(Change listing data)
*** Begin section ***
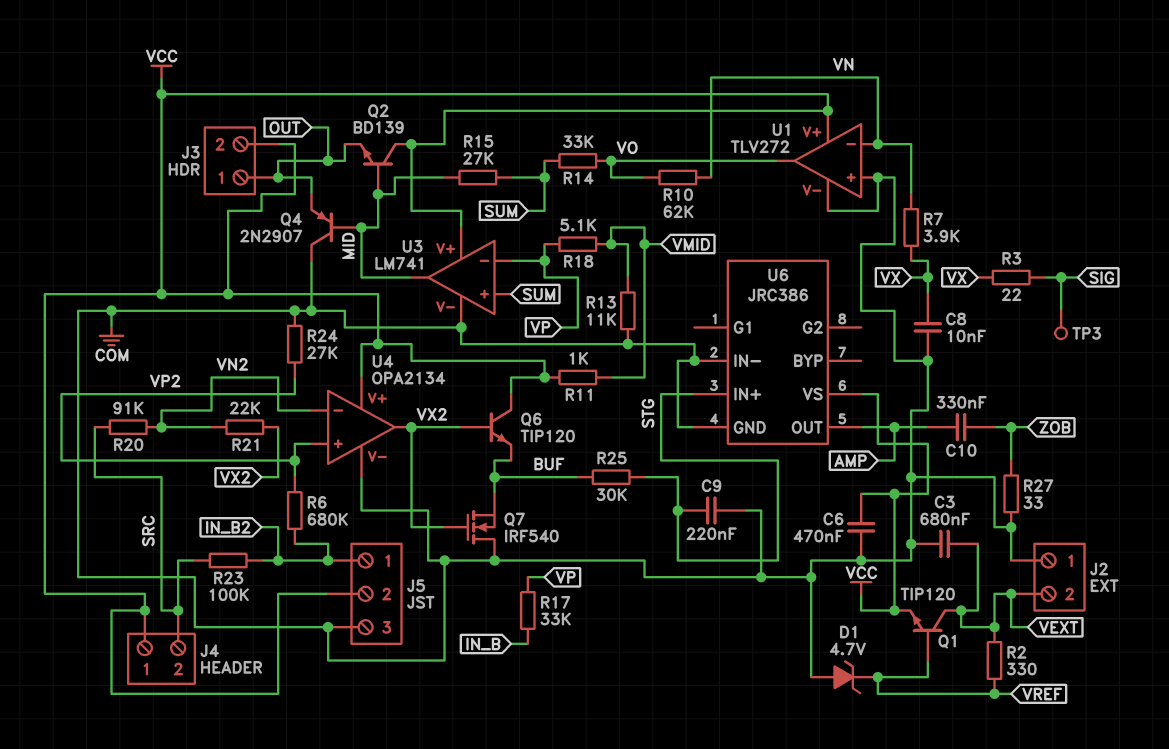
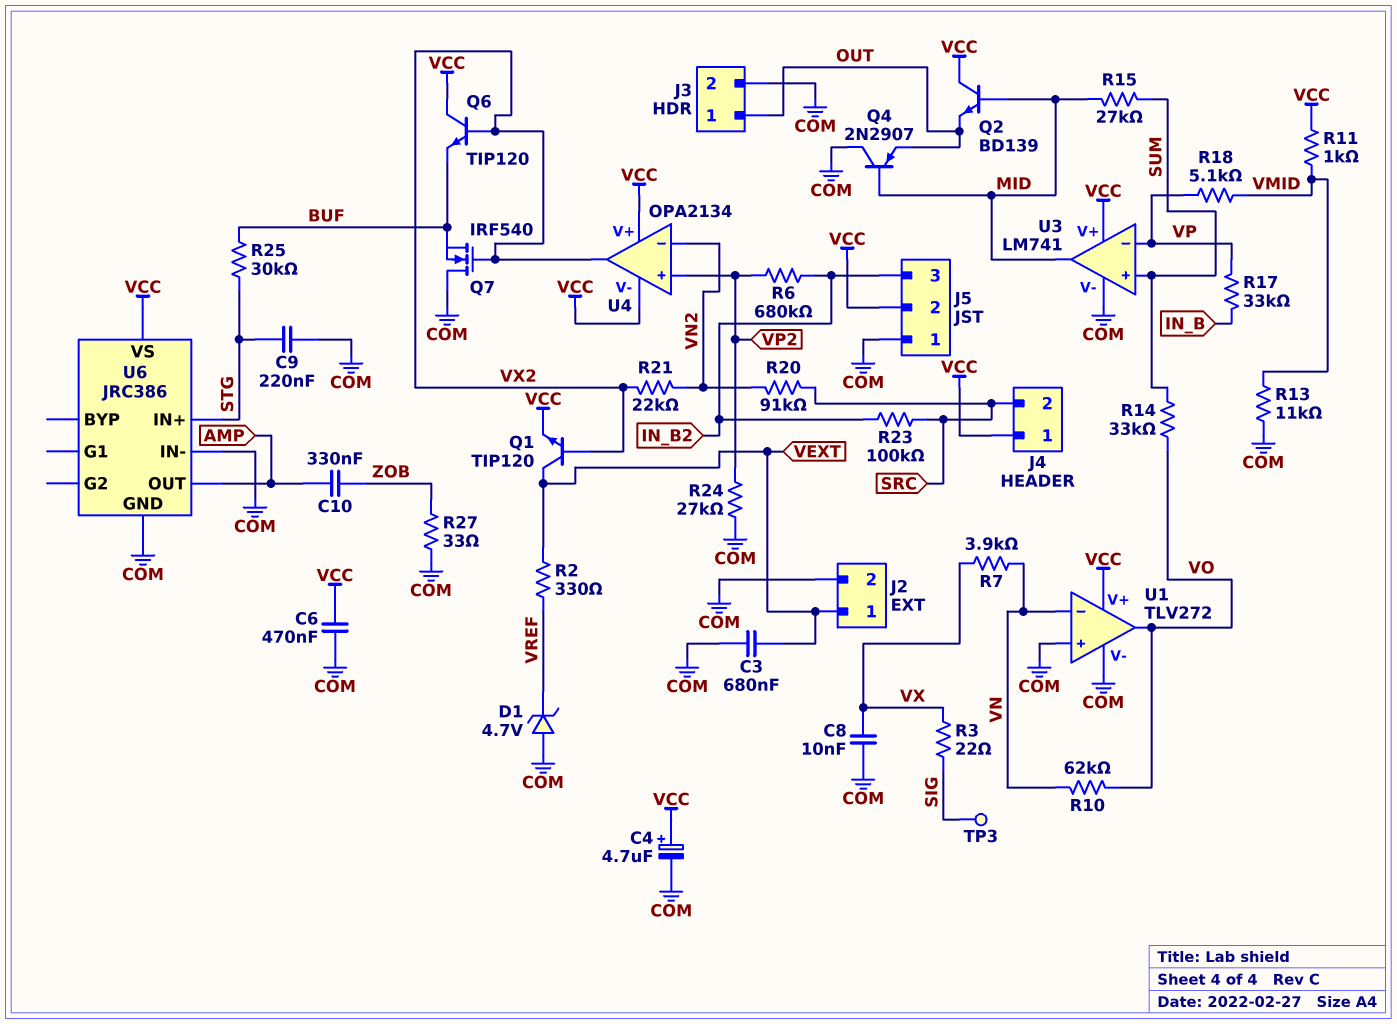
C4: none -> 4.7uF (plus VCC, minus COM)
J2 pin 1: COM -> VEXT
J2 pin 2: VEXT -> COM
J3 pin 2: VCC -> COM
J5 pin 1: IN_B2 -> COM
J5 pin 3: COM -> IN_B2
Q1: NPN TIP120 (B VREF, C VEXT, E VCC) -> NPN TIP120 (B VX2, C VEXT, E VCC)
U4 pin V-: COM -> VCC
*** End section ***
:: PROBLEM REQUIREMENTS ::
With the line containing "J2 pin 1: COM -> VEXT" as the first and the last line of the records as the final one, print exactly the lines in that span.

:: RESULT FOR THIS TASK ::
J2 pin 1: COM -> VEXT
J2 pin 2: VEXT -> COM
J3 pin 2: VCC -> COM
J5 pin 1: IN_B2 -> COM
J5 pin 3: COM -> IN_B2
Q1: NPN TIP120 (B VREF, C VEXT, E VCC) -> NPN TIP120 (B VX2, C VEXT, E VCC)
U4 pin V-: COM -> VCC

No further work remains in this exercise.